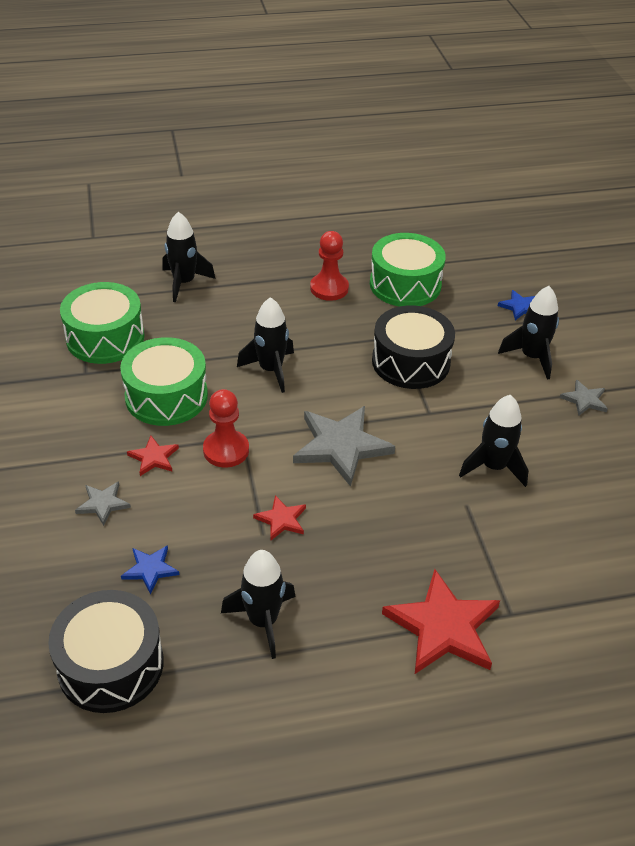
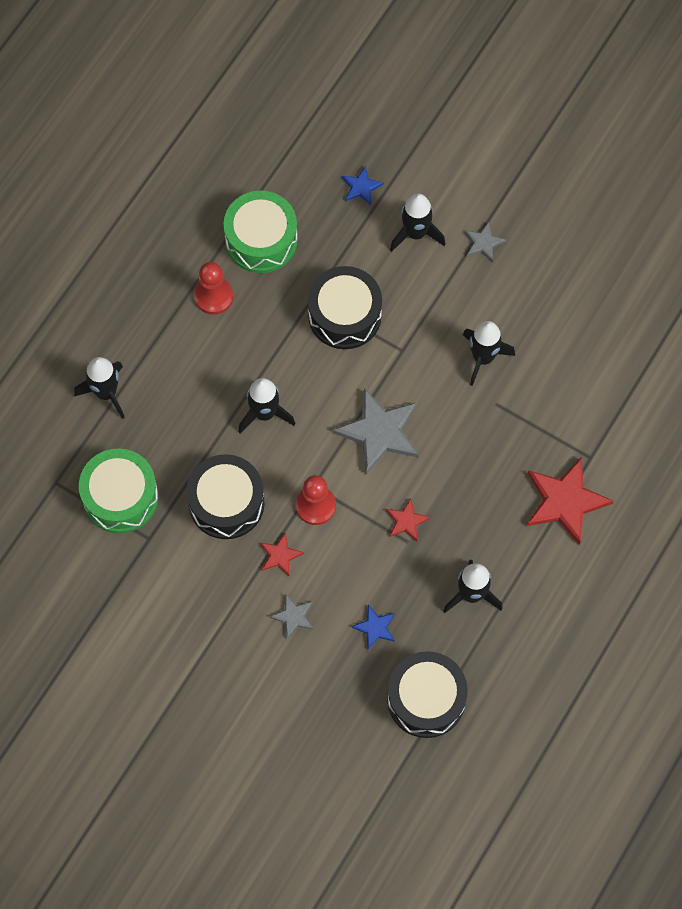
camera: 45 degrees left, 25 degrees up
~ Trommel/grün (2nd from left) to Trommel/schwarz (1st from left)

* * *

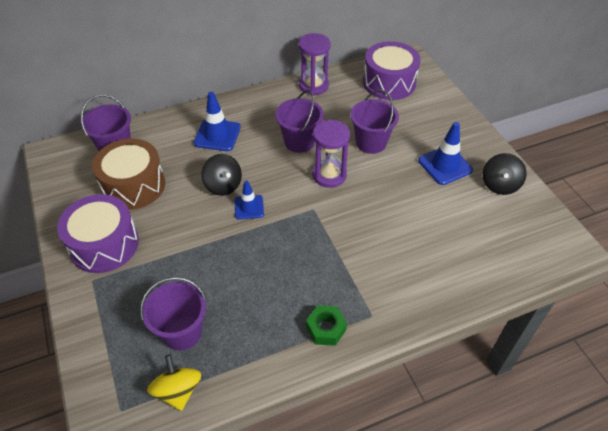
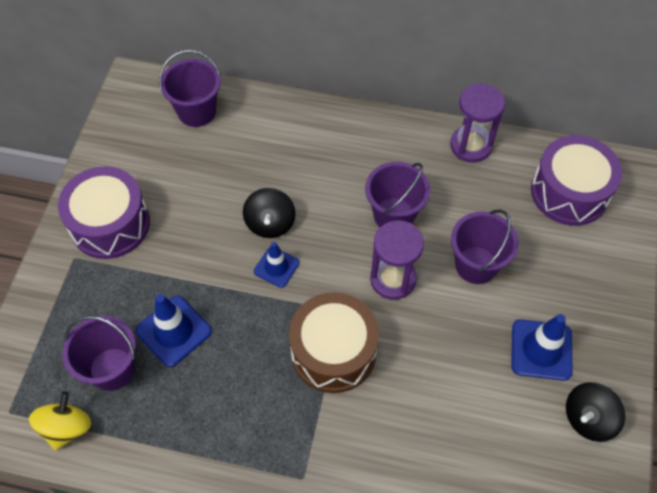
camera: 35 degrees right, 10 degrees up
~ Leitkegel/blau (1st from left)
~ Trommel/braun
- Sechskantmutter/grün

• _Exercise details_:
Of the lines above, output exactly those from the line bearing "camera: 45 degrees left, 25 degrees up" through the line bearing "Trommel/schwarz (1st from left)", inclusive.

• _Solution for this problem_:
camera: 45 degrees left, 25 degrees up
~ Trommel/grün (2nd from left) to Trommel/schwarz (1st from left)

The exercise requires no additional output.